REQUIRED WORK =>
Please restate word for word all lines from the one containing "KEYS1 pin COM: GND -> none" to the final line of the entries, and include no pictures.

(Edit tracking data)

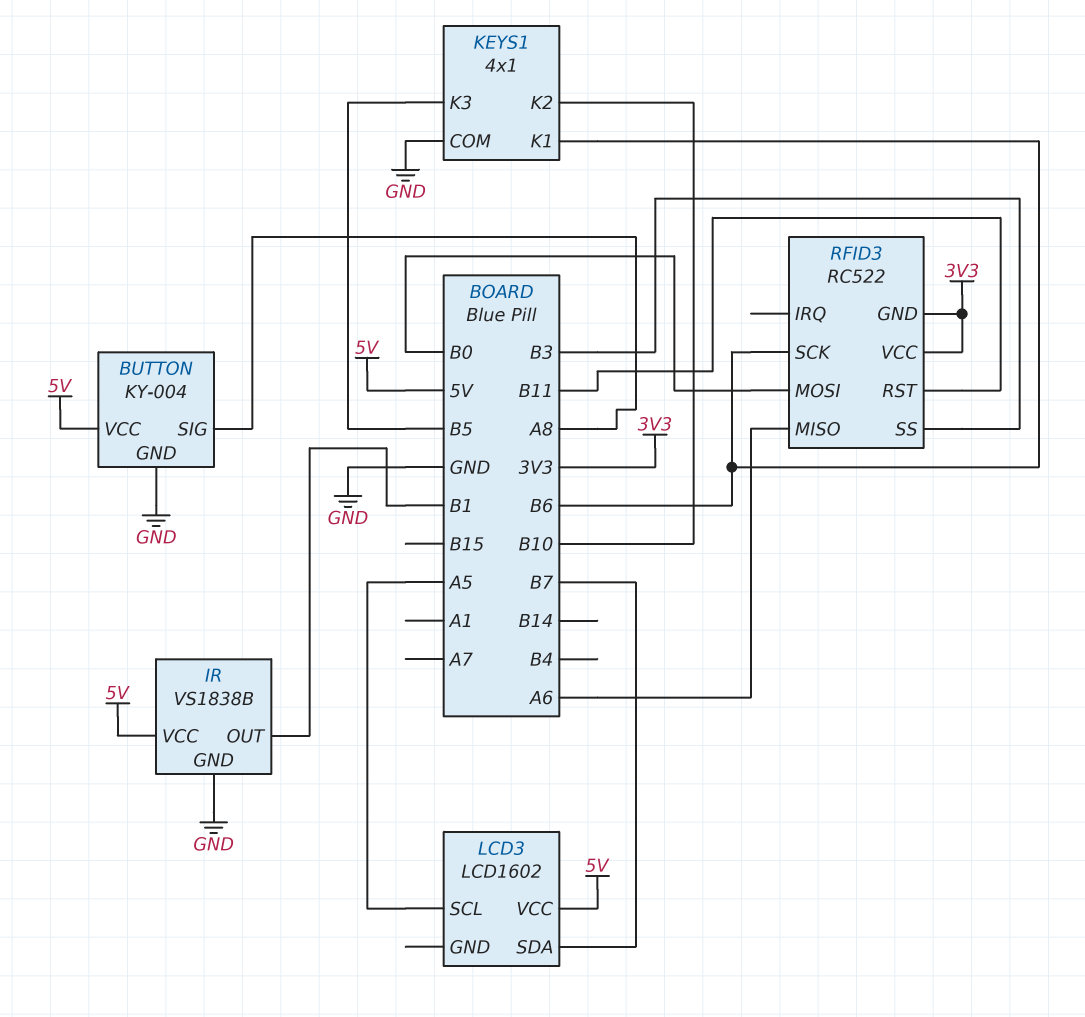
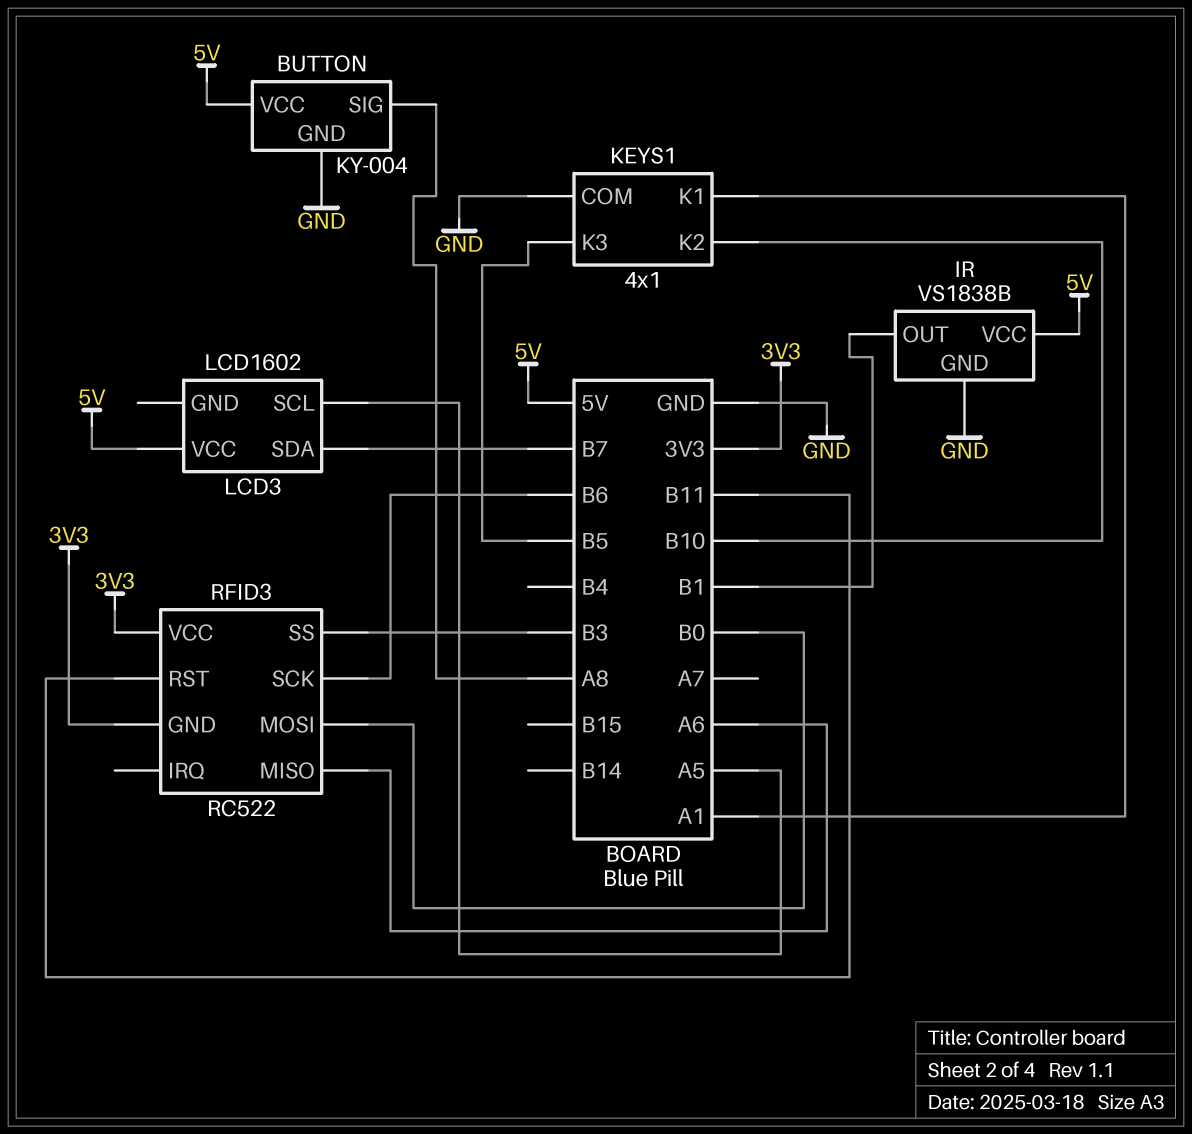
KEYS1 pin K1: B6 -> A1

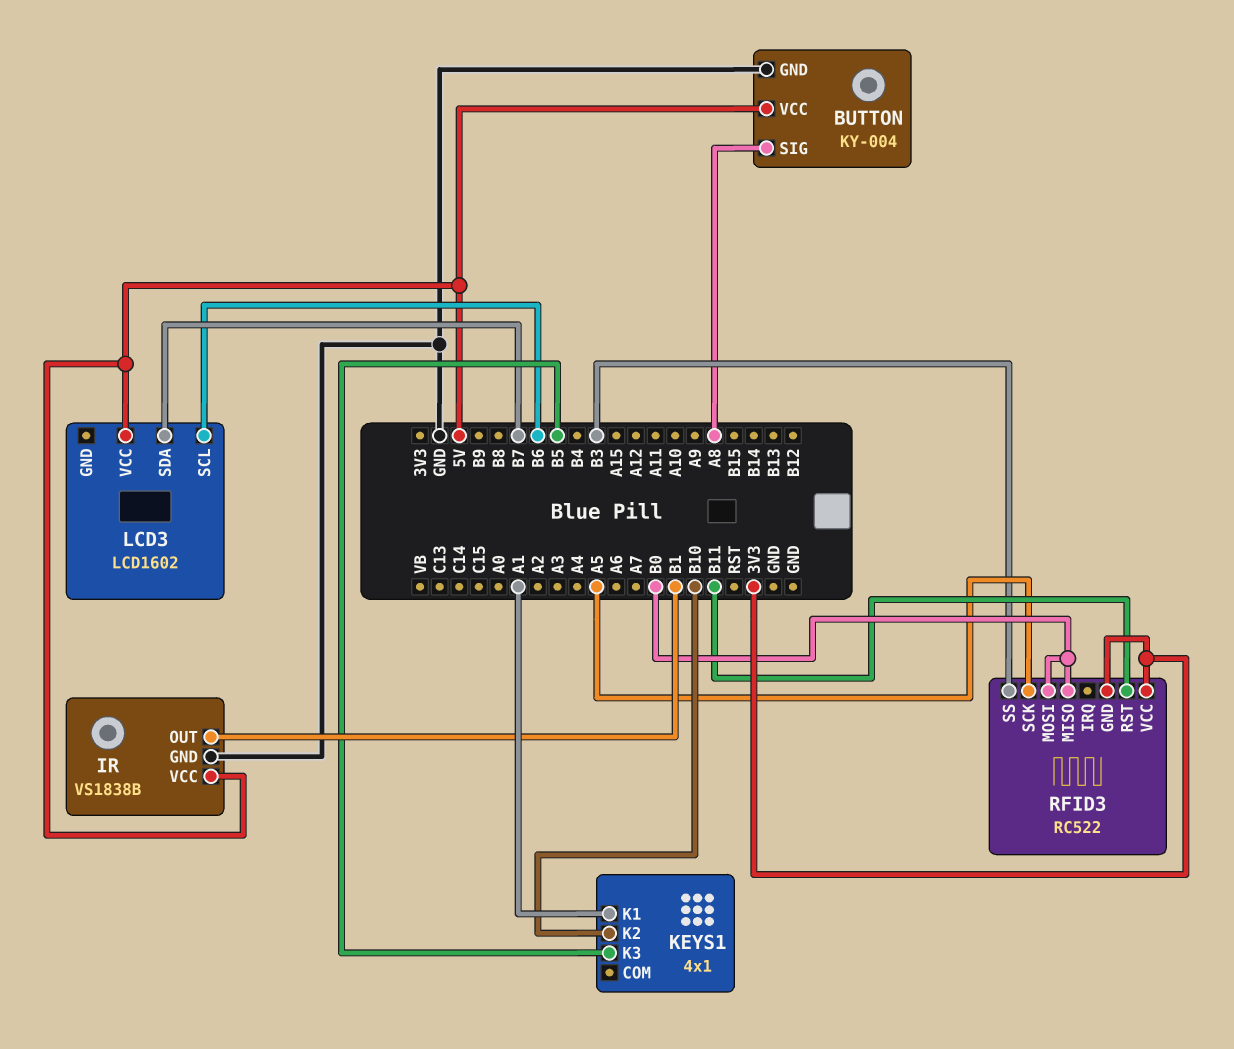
KEYS1 pin COM: GND -> none
LCD3 pin SCL: A5 -> B6
RFID3 pin MISO: A6 -> B0
RFID3 pin SCK: B6 -> A5

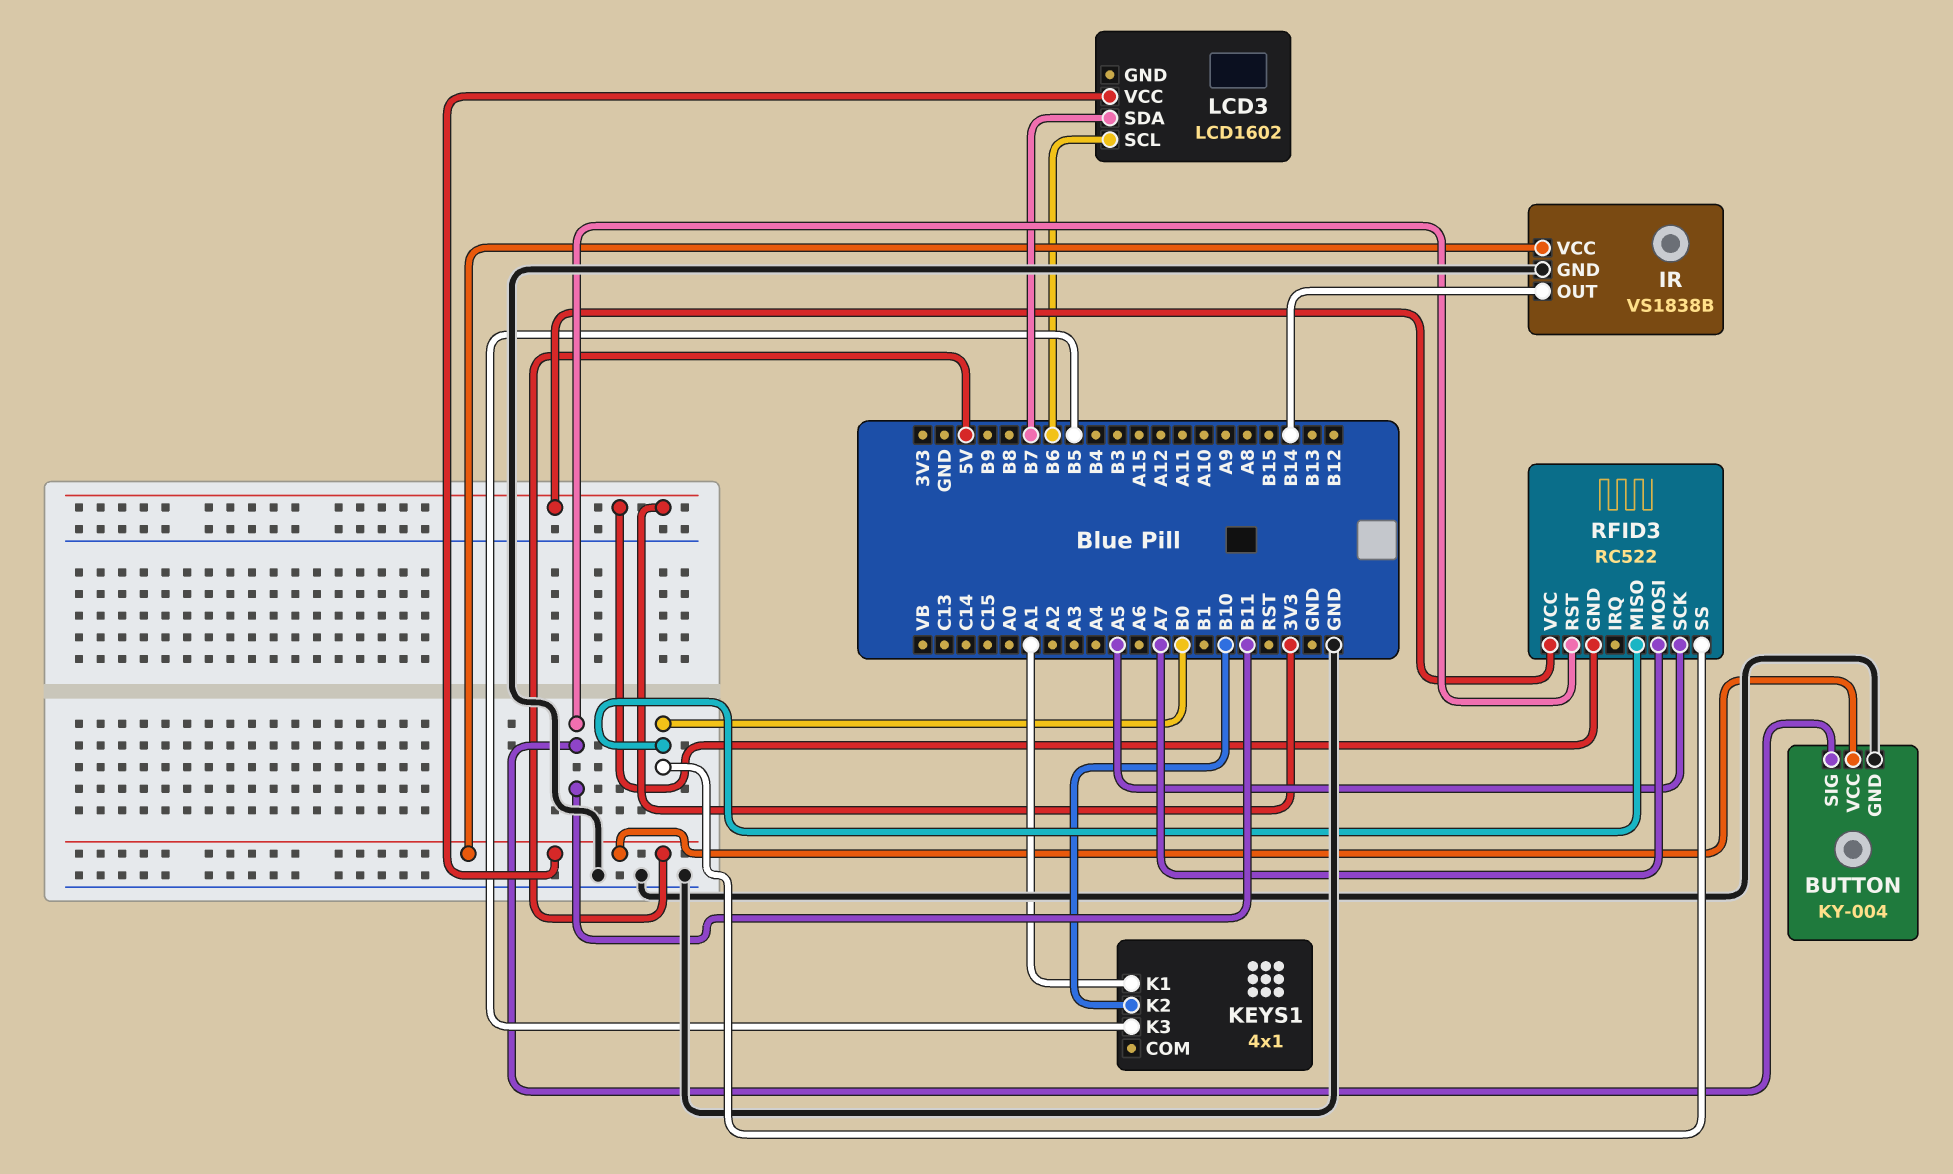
BUTTON pin SIG: A8 -> B11
IR pin OUT: B1 -> B14
RFID3 pin MOSI: B0 -> A7
RFID3 pin SS: B3 -> B0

EXERCISE SOLUTION =>
KEYS1 pin COM: GND -> none
LCD3 pin SCL: A5 -> B6
RFID3 pin MISO: A6 -> B0
RFID3 pin SCK: B6 -> A5

BUTTON pin SIG: A8 -> B11
IR pin OUT: B1 -> B14
RFID3 pin MOSI: B0 -> A7
RFID3 pin SS: B3 -> B0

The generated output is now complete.